= Beginning of Section =

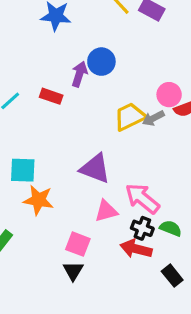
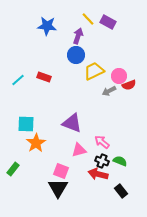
purple arrow: (79, 74) -> (78, 36), moved
yellow trapezoid: (130, 117) -> (94, 71), moved
pink arrow: (142, 198) -> (102, 142), size x0.7
orange star: (38, 200) -> (36, 143), turned 30
black triangle: (73, 271) -> (58, 188), size x1.5

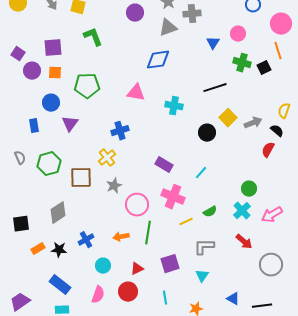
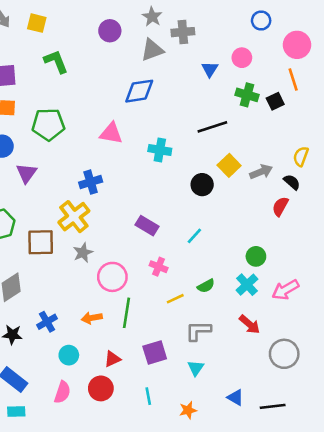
yellow cross: (107, 158) -> (74, 217), size x1.4
pink cross: (173, 197) -> (159, 267), size x0.6

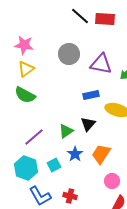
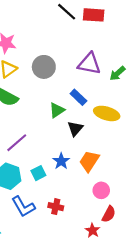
gray circle: (69, 54) -> (44, 67), moved
blue rectangle: (91, 95) -> (78, 97), turned 56
green triangle: (66, 131) -> (57, 110), moved

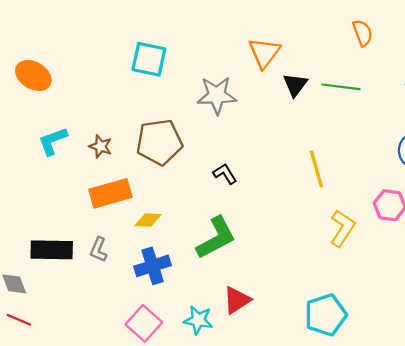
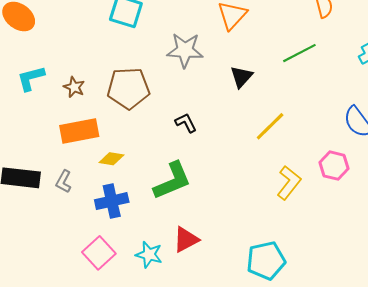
black triangle: (295, 85) -> (241, 77), moved
green line: (341, 87) -> (299, 53), turned -40
yellow line: (316, 169) -> (270, 126), turned 56

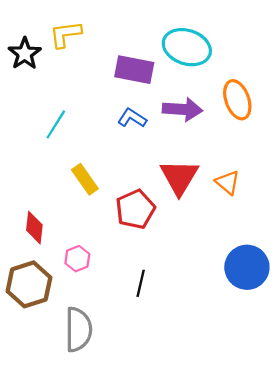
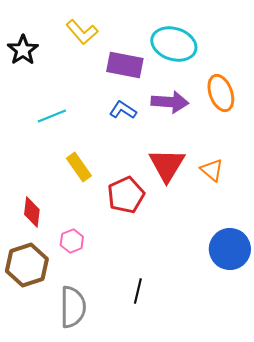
yellow L-shape: (65, 34) -> (82, 32), moved, turned -124
cyan line: (56, 124) -> (52, 116), turned 36
black line: (141, 283) -> (138, 291), moved

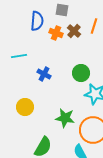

= End of Section =

_Exercise objective_
Write out verbatim the lines from the one containing "yellow line: (316, 169)" through the last line of the listing above, and no other lines; omit pictures.

_Task response_
yellow line: (316, 169) -> (270, 126), turned 56

yellow L-shape: (65, 34) -> (82, 32), moved, turned -124
cyan line: (56, 124) -> (52, 116), turned 36
black line: (141, 283) -> (138, 291), moved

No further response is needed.